### [Recorded data]
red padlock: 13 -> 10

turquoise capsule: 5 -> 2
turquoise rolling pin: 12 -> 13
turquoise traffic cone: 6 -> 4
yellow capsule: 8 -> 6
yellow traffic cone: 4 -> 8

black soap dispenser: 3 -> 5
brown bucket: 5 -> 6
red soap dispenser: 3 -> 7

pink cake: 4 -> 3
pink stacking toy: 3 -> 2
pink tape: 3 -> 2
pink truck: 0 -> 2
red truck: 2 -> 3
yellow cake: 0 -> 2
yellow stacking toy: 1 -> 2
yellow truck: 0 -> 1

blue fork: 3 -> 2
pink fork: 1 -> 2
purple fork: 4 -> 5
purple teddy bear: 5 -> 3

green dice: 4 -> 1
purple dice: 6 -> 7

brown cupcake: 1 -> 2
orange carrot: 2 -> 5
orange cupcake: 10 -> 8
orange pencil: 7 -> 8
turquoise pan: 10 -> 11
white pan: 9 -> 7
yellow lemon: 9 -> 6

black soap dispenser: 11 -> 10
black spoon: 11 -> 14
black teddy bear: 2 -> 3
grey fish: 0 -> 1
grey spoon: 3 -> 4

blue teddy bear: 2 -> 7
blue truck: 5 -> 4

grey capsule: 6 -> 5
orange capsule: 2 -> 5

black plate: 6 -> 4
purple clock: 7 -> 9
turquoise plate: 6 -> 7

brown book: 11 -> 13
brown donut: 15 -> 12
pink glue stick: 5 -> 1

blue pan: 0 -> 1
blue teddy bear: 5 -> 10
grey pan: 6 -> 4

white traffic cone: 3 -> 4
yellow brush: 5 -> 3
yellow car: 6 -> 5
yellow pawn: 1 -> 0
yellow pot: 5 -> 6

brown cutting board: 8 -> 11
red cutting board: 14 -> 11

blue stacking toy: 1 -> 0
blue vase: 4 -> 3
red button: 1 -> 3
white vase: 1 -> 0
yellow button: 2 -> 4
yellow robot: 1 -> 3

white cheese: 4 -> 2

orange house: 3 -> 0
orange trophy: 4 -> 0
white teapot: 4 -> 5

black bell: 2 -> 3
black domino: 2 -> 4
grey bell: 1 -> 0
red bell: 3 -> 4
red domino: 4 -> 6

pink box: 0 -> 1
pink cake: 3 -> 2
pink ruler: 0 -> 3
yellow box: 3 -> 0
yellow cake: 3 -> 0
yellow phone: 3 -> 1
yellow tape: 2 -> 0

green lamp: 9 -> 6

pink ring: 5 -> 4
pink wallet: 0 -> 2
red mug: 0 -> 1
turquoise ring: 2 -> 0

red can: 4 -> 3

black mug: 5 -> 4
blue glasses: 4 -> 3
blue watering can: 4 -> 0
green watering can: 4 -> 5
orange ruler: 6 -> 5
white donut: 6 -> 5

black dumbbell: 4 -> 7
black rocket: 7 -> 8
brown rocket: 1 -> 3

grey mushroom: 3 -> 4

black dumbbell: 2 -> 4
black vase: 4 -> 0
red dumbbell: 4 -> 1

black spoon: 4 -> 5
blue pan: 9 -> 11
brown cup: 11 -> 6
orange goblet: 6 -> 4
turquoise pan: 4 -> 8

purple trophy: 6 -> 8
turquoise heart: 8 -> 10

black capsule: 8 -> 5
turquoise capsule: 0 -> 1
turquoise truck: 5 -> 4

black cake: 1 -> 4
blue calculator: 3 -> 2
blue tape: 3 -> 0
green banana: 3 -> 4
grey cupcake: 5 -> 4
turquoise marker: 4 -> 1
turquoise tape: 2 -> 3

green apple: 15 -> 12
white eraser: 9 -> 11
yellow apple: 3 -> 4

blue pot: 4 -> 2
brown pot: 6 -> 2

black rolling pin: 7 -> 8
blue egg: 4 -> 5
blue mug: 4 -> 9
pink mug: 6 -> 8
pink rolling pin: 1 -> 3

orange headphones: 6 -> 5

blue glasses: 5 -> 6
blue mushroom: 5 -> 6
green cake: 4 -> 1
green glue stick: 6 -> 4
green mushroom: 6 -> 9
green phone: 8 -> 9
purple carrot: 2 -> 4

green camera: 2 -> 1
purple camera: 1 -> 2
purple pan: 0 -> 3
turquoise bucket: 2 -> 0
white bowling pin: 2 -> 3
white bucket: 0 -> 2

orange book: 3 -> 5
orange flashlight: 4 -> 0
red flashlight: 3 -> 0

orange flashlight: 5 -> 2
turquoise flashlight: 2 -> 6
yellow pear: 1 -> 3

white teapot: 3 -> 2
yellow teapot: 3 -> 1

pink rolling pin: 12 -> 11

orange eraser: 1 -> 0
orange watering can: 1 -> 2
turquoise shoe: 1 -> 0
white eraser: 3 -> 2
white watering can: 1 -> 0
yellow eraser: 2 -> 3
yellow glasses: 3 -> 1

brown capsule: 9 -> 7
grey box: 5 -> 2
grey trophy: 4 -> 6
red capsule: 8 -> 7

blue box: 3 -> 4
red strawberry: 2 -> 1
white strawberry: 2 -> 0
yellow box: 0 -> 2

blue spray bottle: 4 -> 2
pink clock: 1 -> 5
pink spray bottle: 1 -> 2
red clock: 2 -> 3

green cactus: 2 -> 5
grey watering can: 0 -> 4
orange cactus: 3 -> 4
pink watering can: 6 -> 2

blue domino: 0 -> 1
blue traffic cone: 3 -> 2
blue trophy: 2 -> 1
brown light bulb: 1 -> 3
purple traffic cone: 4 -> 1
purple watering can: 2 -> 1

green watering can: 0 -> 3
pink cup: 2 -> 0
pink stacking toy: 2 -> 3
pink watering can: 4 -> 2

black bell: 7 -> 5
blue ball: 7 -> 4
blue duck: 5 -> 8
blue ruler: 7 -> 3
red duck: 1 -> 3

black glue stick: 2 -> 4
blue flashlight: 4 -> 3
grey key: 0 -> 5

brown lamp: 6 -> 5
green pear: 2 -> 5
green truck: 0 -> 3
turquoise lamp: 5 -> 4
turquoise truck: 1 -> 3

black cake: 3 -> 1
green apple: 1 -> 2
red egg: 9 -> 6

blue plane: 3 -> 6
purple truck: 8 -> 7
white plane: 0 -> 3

### [Work required]
The required result is a verbatim copy of all the entries.

### [Written answer]
red padlock: 13 -> 10

turquoise capsule: 5 -> 2
turquoise rolling pin: 12 -> 13
turquoise traffic cone: 6 -> 4
yellow capsule: 8 -> 6
yellow traffic cone: 4 -> 8

black soap dispenser: 3 -> 5
brown bucket: 5 -> 6
red soap dispenser: 3 -> 7

pink cake: 4 -> 3
pink stacking toy: 3 -> 2
pink tape: 3 -> 2
pink truck: 0 -> 2
red truck: 2 -> 3
yellow cake: 0 -> 2
yellow stacking toy: 1 -> 2
yellow truck: 0 -> 1

blue fork: 3 -> 2
pink fork: 1 -> 2
purple fork: 4 -> 5
purple teddy bear: 5 -> 3

green dice: 4 -> 1
purple dice: 6 -> 7

brown cupcake: 1 -> 2
orange carrot: 2 -> 5
orange cupcake: 10 -> 8
orange pencil: 7 -> 8
turquoise pan: 10 -> 11
white pan: 9 -> 7
yellow lemon: 9 -> 6

black soap dispenser: 11 -> 10
black spoon: 11 -> 14
black teddy bear: 2 -> 3
grey fish: 0 -> 1
grey spoon: 3 -> 4

blue teddy bear: 2 -> 7
blue truck: 5 -> 4

grey capsule: 6 -> 5
orange capsule: 2 -> 5

black plate: 6 -> 4
purple clock: 7 -> 9
turquoise plate: 6 -> 7

brown book: 11 -> 13
brown donut: 15 -> 12
pink glue stick: 5 -> 1

blue pan: 0 -> 1
blue teddy bear: 5 -> 10
grey pan: 6 -> 4

white traffic cone: 3 -> 4
yellow brush: 5 -> 3
yellow car: 6 -> 5
yellow pawn: 1 -> 0
yellow pot: 5 -> 6

brown cutting board: 8 -> 11
red cutting board: 14 -> 11

blue stacking toy: 1 -> 0
blue vase: 4 -> 3
red button: 1 -> 3
white vase: 1 -> 0
yellow button: 2 -> 4
yellow robot: 1 -> 3

white cheese: 4 -> 2

orange house: 3 -> 0
orange trophy: 4 -> 0
white teapot: 4 -> 5

black bell: 2 -> 3
black domino: 2 -> 4
grey bell: 1 -> 0
red bell: 3 -> 4
red domino: 4 -> 6

pink box: 0 -> 1
pink cake: 3 -> 2
pink ruler: 0 -> 3
yellow box: 3 -> 0
yellow cake: 3 -> 0
yellow phone: 3 -> 1
yellow tape: 2 -> 0

green lamp: 9 -> 6

pink ring: 5 -> 4
pink wallet: 0 -> 2
red mug: 0 -> 1
turquoise ring: 2 -> 0

red can: 4 -> 3

black mug: 5 -> 4
blue glasses: 4 -> 3
blue watering can: 4 -> 0
green watering can: 4 -> 5
orange ruler: 6 -> 5
white donut: 6 -> 5

black dumbbell: 4 -> 7
black rocket: 7 -> 8
brown rocket: 1 -> 3

grey mushroom: 3 -> 4

black dumbbell: 2 -> 4
black vase: 4 -> 0
red dumbbell: 4 -> 1

black spoon: 4 -> 5
blue pan: 9 -> 11
brown cup: 11 -> 6
orange goblet: 6 -> 4
turquoise pan: 4 -> 8

purple trophy: 6 -> 8
turquoise heart: 8 -> 10

black capsule: 8 -> 5
turquoise capsule: 0 -> 1
turquoise truck: 5 -> 4

black cake: 1 -> 4
blue calculator: 3 -> 2
blue tape: 3 -> 0
green banana: 3 -> 4
grey cupcake: 5 -> 4
turquoise marker: 4 -> 1
turquoise tape: 2 -> 3

green apple: 15 -> 12
white eraser: 9 -> 11
yellow apple: 3 -> 4

blue pot: 4 -> 2
brown pot: 6 -> 2

black rolling pin: 7 -> 8
blue egg: 4 -> 5
blue mug: 4 -> 9
pink mug: 6 -> 8
pink rolling pin: 1 -> 3

orange headphones: 6 -> 5

blue glasses: 5 -> 6
blue mushroom: 5 -> 6
green cake: 4 -> 1
green glue stick: 6 -> 4
green mushroom: 6 -> 9
green phone: 8 -> 9
purple carrot: 2 -> 4

green camera: 2 -> 1
purple camera: 1 -> 2
purple pan: 0 -> 3
turquoise bucket: 2 -> 0
white bowling pin: 2 -> 3
white bucket: 0 -> 2

orange book: 3 -> 5
orange flashlight: 4 -> 0
red flashlight: 3 -> 0

orange flashlight: 5 -> 2
turquoise flashlight: 2 -> 6
yellow pear: 1 -> 3

white teapot: 3 -> 2
yellow teapot: 3 -> 1

pink rolling pin: 12 -> 11

orange eraser: 1 -> 0
orange watering can: 1 -> 2
turquoise shoe: 1 -> 0
white eraser: 3 -> 2
white watering can: 1 -> 0
yellow eraser: 2 -> 3
yellow glasses: 3 -> 1

brown capsule: 9 -> 7
grey box: 5 -> 2
grey trophy: 4 -> 6
red capsule: 8 -> 7

blue box: 3 -> 4
red strawberry: 2 -> 1
white strawberry: 2 -> 0
yellow box: 0 -> 2

blue spray bottle: 4 -> 2
pink clock: 1 -> 5
pink spray bottle: 1 -> 2
red clock: 2 -> 3

green cactus: 2 -> 5
grey watering can: 0 -> 4
orange cactus: 3 -> 4
pink watering can: 6 -> 2

blue domino: 0 -> 1
blue traffic cone: 3 -> 2
blue trophy: 2 -> 1
brown light bulb: 1 -> 3
purple traffic cone: 4 -> 1
purple watering can: 2 -> 1

green watering can: 0 -> 3
pink cup: 2 -> 0
pink stacking toy: 2 -> 3
pink watering can: 4 -> 2

black bell: 7 -> 5
blue ball: 7 -> 4
blue duck: 5 -> 8
blue ruler: 7 -> 3
red duck: 1 -> 3

black glue stick: 2 -> 4
blue flashlight: 4 -> 3
grey key: 0 -> 5

brown lamp: 6 -> 5
green pear: 2 -> 5
green truck: 0 -> 3
turquoise lamp: 5 -> 4
turquoise truck: 1 -> 3

black cake: 3 -> 1
green apple: 1 -> 2
red egg: 9 -> 6

blue plane: 3 -> 6
purple truck: 8 -> 7
white plane: 0 -> 3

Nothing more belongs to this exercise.